RECORD EXTRACTS:
━━━━━━━━━━

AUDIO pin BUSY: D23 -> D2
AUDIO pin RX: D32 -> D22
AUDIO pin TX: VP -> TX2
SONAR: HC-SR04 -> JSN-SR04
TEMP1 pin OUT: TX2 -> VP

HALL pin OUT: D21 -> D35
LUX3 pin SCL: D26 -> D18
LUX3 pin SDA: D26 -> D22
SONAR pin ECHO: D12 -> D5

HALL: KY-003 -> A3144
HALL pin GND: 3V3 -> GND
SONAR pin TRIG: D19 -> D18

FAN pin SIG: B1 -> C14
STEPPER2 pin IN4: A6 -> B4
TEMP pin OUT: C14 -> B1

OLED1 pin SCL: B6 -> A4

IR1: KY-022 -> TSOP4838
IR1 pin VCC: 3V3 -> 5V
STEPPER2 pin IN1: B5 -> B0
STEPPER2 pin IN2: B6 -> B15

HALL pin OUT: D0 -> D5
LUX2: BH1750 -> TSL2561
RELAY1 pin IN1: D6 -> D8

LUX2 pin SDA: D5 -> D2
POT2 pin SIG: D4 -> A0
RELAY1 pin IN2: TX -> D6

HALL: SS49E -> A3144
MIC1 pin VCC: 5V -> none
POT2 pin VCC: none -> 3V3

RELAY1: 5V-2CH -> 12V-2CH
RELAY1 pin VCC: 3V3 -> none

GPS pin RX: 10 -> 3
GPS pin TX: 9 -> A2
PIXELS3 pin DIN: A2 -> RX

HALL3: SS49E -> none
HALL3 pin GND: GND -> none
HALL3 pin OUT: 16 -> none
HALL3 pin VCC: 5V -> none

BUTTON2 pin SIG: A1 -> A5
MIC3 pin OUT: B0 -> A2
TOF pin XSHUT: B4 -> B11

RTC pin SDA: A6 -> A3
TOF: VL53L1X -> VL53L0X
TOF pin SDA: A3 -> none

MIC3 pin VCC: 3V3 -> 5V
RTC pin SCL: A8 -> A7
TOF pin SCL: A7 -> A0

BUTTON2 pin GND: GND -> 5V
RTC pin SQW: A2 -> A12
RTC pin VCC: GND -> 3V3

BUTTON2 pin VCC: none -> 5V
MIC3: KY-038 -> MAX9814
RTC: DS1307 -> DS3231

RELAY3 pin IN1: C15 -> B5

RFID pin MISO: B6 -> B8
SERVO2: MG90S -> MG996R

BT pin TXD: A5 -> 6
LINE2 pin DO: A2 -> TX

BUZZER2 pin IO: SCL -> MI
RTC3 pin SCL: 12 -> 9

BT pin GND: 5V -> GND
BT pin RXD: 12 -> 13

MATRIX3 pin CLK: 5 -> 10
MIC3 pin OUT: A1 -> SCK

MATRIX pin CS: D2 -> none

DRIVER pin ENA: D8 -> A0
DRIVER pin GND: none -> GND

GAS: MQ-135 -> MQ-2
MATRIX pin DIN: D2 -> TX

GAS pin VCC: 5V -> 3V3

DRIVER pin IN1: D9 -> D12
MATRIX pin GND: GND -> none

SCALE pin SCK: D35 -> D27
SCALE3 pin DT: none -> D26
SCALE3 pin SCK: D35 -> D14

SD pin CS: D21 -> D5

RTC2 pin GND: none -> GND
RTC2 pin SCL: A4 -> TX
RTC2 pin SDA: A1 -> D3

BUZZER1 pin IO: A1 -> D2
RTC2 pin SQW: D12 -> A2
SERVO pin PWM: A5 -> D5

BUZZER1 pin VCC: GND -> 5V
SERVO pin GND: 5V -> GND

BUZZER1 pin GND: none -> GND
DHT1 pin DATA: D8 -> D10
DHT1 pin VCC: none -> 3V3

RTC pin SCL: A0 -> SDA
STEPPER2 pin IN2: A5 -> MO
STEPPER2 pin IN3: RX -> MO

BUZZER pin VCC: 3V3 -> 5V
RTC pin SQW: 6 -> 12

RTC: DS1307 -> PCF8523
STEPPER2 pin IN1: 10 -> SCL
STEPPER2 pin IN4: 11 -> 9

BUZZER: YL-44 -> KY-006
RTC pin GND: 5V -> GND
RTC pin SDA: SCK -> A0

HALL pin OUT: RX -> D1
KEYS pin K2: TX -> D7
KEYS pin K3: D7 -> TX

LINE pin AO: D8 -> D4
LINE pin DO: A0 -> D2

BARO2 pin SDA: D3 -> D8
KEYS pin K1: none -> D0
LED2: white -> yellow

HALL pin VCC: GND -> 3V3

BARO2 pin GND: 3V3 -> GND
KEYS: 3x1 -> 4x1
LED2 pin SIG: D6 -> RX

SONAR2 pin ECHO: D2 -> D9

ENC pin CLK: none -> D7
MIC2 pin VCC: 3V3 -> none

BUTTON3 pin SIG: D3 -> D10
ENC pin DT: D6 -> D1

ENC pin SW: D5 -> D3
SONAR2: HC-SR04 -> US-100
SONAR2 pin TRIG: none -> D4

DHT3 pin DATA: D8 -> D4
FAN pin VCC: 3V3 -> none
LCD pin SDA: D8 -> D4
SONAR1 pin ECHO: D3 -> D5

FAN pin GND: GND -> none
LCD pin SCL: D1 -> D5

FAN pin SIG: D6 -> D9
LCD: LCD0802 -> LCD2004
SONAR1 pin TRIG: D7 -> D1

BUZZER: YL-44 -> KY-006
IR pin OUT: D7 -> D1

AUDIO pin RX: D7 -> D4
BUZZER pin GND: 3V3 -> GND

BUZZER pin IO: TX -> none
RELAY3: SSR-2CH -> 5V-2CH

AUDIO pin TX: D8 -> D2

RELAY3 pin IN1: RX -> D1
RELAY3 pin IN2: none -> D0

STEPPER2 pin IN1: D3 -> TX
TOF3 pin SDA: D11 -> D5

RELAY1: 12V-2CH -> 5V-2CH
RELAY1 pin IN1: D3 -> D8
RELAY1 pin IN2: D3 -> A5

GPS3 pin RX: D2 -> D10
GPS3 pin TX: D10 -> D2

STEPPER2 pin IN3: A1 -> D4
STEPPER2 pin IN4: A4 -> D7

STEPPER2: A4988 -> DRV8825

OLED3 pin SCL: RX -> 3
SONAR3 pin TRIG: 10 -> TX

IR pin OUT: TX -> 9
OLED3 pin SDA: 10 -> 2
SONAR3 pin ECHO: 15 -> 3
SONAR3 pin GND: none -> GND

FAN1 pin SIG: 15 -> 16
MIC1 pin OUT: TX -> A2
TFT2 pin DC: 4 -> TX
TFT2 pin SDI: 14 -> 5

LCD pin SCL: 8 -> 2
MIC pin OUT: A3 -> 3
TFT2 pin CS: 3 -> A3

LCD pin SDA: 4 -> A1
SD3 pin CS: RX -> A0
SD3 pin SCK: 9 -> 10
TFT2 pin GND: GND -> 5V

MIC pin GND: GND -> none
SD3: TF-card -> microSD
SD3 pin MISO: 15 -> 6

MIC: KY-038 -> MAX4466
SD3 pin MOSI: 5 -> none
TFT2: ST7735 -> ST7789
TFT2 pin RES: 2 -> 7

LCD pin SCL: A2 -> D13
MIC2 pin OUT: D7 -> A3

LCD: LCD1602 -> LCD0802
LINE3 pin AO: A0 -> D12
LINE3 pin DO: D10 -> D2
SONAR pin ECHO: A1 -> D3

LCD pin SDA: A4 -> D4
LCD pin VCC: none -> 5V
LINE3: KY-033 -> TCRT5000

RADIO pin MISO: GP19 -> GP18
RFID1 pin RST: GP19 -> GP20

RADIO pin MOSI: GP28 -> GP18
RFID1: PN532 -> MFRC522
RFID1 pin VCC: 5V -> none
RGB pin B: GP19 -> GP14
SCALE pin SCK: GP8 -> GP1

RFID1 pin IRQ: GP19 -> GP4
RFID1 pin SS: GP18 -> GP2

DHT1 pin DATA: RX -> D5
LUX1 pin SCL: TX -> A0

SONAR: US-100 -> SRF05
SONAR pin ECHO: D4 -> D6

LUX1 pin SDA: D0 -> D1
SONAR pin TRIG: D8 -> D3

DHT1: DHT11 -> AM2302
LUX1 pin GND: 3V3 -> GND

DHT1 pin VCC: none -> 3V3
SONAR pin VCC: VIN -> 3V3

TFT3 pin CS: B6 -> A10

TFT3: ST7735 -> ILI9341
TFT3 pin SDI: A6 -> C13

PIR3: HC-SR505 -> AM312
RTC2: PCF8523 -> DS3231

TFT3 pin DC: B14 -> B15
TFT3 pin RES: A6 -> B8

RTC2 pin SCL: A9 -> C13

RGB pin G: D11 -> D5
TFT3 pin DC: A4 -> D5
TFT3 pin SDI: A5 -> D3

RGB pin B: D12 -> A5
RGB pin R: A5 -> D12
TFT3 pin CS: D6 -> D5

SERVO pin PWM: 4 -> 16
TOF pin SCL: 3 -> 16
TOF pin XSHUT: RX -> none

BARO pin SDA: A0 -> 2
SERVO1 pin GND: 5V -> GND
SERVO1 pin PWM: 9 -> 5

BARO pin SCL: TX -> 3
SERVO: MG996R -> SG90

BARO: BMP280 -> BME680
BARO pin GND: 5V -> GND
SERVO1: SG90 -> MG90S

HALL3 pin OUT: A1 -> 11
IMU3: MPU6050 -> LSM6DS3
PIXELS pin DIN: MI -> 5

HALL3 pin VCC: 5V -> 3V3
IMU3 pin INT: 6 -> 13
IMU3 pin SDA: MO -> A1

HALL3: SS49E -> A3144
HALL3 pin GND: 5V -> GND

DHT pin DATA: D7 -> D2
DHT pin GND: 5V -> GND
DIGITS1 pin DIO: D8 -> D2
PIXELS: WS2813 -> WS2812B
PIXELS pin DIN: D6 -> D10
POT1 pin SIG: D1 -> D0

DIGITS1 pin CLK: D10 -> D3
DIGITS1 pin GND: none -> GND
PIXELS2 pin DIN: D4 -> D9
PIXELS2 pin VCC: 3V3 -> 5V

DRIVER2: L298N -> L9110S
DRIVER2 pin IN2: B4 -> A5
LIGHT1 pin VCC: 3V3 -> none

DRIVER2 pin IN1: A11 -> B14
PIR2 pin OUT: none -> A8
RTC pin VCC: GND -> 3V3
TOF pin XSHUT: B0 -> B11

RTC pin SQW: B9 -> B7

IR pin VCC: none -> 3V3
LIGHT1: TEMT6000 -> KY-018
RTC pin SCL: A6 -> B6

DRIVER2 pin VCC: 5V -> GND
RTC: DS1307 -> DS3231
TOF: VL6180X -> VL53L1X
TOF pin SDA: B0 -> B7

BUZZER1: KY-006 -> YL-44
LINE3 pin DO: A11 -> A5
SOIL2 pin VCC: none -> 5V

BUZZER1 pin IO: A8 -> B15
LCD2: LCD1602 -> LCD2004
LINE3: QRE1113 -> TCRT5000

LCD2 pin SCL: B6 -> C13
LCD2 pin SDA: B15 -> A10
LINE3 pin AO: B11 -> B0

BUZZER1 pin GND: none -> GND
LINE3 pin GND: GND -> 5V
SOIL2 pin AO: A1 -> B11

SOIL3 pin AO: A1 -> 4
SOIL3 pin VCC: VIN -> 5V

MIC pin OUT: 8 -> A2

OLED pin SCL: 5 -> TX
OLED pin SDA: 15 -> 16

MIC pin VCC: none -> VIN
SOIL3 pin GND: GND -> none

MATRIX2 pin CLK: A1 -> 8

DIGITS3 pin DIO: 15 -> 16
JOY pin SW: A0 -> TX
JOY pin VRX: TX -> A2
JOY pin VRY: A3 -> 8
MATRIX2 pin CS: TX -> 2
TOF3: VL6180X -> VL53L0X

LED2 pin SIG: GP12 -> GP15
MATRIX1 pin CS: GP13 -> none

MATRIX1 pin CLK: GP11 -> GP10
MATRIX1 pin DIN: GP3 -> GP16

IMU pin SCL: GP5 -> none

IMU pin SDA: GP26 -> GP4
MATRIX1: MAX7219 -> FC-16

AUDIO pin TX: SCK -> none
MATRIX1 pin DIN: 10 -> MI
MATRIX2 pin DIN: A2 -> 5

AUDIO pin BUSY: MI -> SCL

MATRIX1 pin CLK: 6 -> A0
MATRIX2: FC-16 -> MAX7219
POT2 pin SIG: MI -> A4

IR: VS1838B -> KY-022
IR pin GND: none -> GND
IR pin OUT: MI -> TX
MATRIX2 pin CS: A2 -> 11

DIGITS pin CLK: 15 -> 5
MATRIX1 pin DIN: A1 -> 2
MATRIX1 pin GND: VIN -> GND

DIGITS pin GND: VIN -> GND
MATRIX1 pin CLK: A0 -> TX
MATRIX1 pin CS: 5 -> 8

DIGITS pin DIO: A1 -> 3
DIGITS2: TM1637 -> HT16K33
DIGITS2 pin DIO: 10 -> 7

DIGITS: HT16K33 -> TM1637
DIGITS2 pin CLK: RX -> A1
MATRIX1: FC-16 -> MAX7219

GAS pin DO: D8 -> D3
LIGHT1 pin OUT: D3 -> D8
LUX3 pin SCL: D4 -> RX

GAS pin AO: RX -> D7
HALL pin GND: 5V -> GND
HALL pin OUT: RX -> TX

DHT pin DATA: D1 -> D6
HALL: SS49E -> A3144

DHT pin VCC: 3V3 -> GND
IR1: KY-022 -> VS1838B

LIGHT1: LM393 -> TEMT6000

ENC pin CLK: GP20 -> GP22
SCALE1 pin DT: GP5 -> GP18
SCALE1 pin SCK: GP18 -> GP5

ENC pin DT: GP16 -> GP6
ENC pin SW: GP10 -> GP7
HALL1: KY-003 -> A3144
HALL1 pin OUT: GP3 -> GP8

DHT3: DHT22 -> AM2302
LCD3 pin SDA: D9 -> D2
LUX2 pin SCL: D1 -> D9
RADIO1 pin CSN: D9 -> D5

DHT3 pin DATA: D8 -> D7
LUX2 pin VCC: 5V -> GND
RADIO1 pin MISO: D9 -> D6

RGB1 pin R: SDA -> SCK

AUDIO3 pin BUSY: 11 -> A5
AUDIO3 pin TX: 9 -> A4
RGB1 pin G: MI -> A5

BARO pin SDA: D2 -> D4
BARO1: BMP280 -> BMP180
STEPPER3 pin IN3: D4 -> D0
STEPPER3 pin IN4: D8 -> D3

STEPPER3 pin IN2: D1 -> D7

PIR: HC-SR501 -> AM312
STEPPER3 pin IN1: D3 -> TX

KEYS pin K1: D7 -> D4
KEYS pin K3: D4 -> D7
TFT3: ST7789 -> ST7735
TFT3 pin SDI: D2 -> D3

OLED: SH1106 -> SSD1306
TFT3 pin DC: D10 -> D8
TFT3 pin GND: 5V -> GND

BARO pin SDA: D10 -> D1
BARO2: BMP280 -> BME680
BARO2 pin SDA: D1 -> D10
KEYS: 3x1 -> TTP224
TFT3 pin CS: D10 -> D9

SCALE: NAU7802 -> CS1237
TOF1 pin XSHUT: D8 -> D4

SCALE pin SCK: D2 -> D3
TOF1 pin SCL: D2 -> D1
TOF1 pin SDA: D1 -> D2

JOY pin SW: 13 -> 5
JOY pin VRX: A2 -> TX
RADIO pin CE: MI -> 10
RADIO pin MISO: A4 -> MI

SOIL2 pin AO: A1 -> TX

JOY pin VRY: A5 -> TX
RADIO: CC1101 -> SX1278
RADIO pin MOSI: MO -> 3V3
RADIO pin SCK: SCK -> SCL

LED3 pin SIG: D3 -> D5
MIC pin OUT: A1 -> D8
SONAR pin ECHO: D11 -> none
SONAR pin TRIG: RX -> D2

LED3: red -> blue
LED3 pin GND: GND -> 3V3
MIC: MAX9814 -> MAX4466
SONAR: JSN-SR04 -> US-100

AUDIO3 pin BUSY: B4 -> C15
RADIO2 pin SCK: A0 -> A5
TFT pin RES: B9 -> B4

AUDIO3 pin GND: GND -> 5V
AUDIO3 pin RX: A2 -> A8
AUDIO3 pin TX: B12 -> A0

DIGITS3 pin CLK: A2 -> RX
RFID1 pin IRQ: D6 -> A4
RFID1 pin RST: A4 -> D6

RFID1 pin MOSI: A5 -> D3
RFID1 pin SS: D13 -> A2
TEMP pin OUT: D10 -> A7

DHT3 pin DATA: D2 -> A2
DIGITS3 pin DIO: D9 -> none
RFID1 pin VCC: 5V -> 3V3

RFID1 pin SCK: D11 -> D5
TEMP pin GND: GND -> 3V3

━━━━━━━━━━

EXERCISE REQUIREMENTS: Retype exactly the lines of the data above that fall between the line with "SOIL2 pin VCC: none -> 5V" and the line with "MATRIX1 pin DIN: A1 -> 2", inclusive, and add nothing.

SOLVED PROBLEM:
SOIL2 pin VCC: none -> 5V

BUZZER1 pin IO: A8 -> B15
LCD2: LCD1602 -> LCD2004
LINE3: QRE1113 -> TCRT5000

LCD2 pin SCL: B6 -> C13
LCD2 pin SDA: B15 -> A10
LINE3 pin AO: B11 -> B0

BUZZER1 pin GND: none -> GND
LINE3 pin GND: GND -> 5V
SOIL2 pin AO: A1 -> B11

SOIL3 pin AO: A1 -> 4
SOIL3 pin VCC: VIN -> 5V

MIC pin OUT: 8 -> A2

OLED pin SCL: 5 -> TX
OLED pin SDA: 15 -> 16

MIC pin VCC: none -> VIN
SOIL3 pin GND: GND -> none

MATRIX2 pin CLK: A1 -> 8

DIGITS3 pin DIO: 15 -> 16
JOY pin SW: A0 -> TX
JOY pin VRX: TX -> A2
JOY pin VRY: A3 -> 8
MATRIX2 pin CS: TX -> 2
TOF3: VL6180X -> VL53L0X

LED2 pin SIG: GP12 -> GP15
MATRIX1 pin CS: GP13 -> none

MATRIX1 pin CLK: GP11 -> GP10
MATRIX1 pin DIN: GP3 -> GP16

IMU pin SCL: GP5 -> none

IMU pin SDA: GP26 -> GP4
MATRIX1: MAX7219 -> FC-16

AUDIO pin TX: SCK -> none
MATRIX1 pin DIN: 10 -> MI
MATRIX2 pin DIN: A2 -> 5

AUDIO pin BUSY: MI -> SCL

MATRIX1 pin CLK: 6 -> A0
MATRIX2: FC-16 -> MAX7219
POT2 pin SIG: MI -> A4

IR: VS1838B -> KY-022
IR pin GND: none -> GND
IR pin OUT: MI -> TX
MATRIX2 pin CS: A2 -> 11

DIGITS pin CLK: 15 -> 5
MATRIX1 pin DIN: A1 -> 2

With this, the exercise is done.